(Assignment)
Where the string "plate" appears in a line of the data, show that line.
== Segment start ==
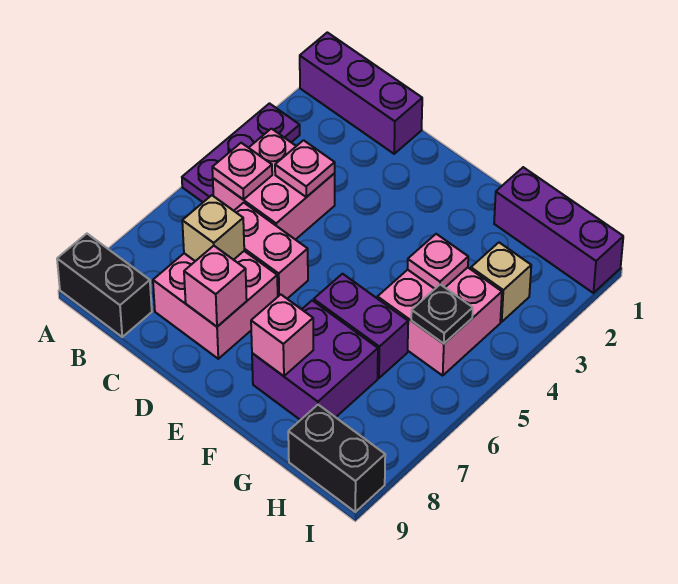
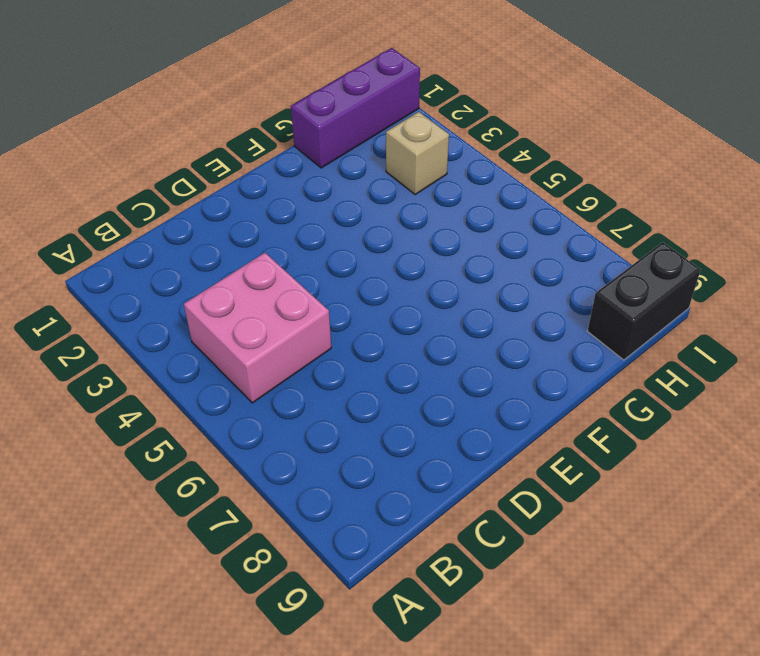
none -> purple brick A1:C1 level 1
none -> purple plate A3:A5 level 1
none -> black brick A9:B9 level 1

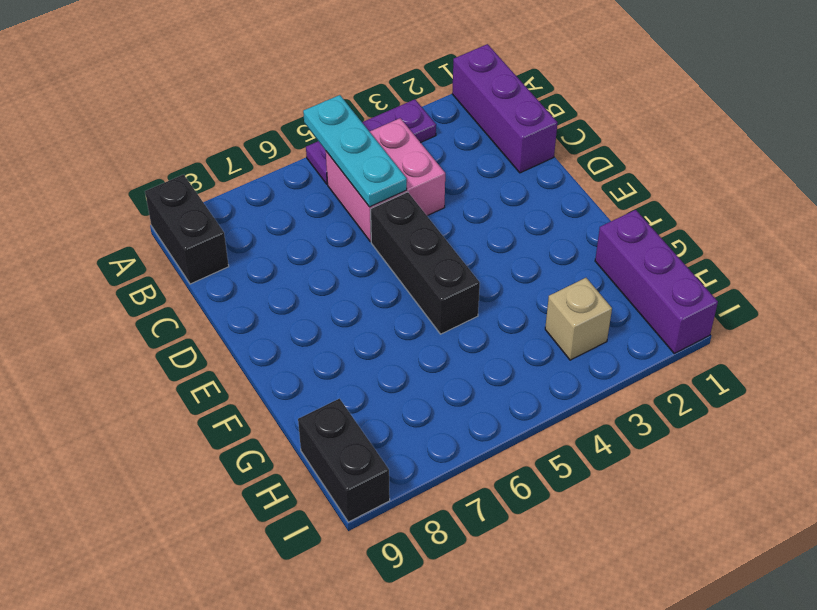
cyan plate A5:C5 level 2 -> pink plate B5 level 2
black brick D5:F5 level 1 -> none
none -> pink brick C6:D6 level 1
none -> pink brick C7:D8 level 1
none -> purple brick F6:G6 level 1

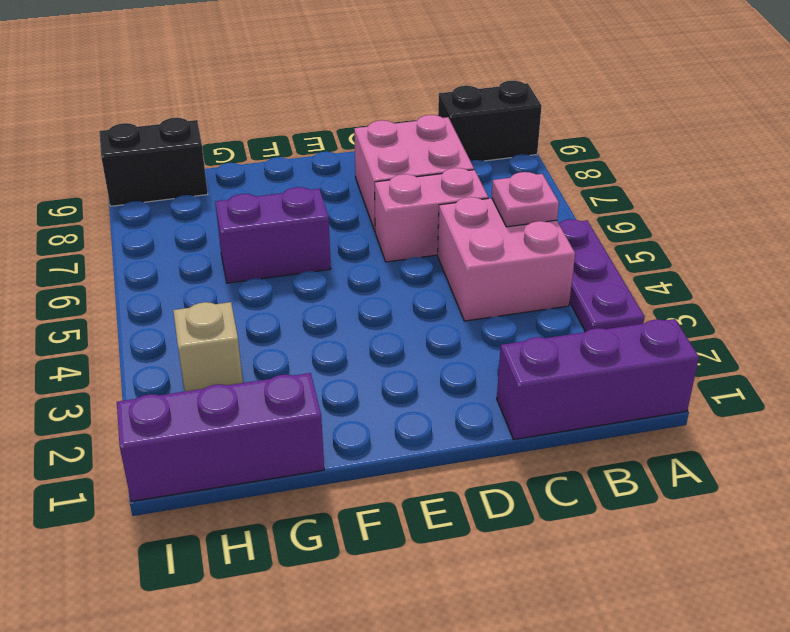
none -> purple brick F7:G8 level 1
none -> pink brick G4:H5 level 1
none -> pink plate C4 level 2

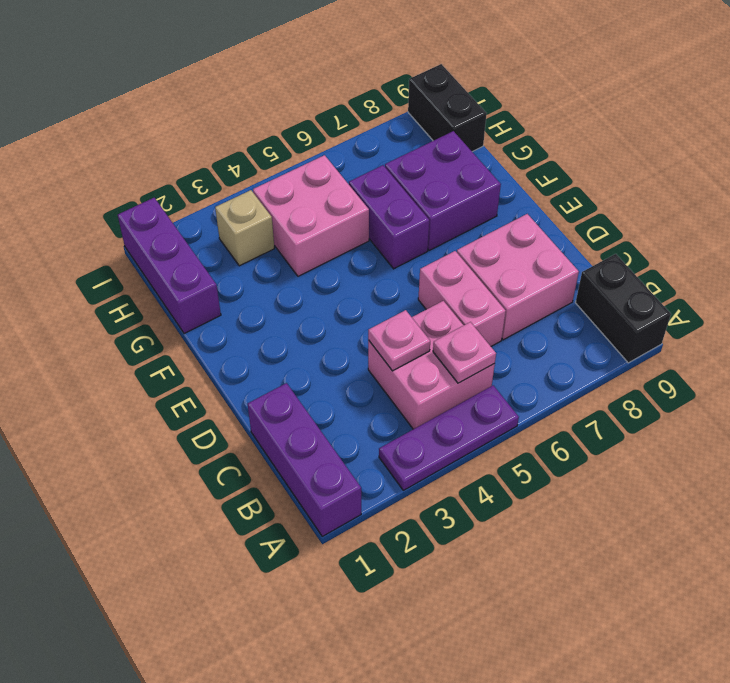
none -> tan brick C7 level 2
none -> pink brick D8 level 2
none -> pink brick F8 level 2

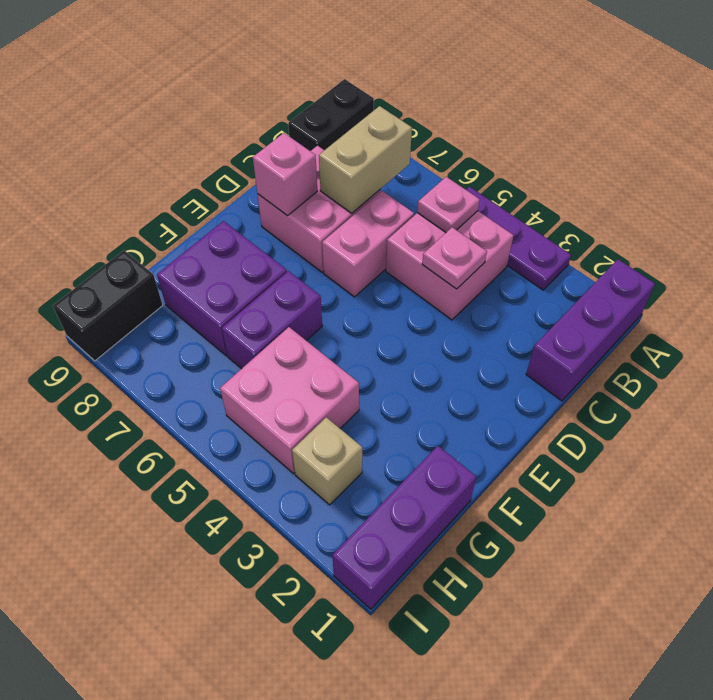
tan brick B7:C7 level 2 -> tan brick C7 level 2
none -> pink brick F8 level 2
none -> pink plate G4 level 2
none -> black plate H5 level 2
== Segment end ==
(Output of the exercise)
none -> purple plate A3:A5 level 1
cyan plate A5:C5 level 2 -> pink plate B5 level 2
none -> pink plate C4 level 2
none -> pink plate G4 level 2
none -> black plate H5 level 2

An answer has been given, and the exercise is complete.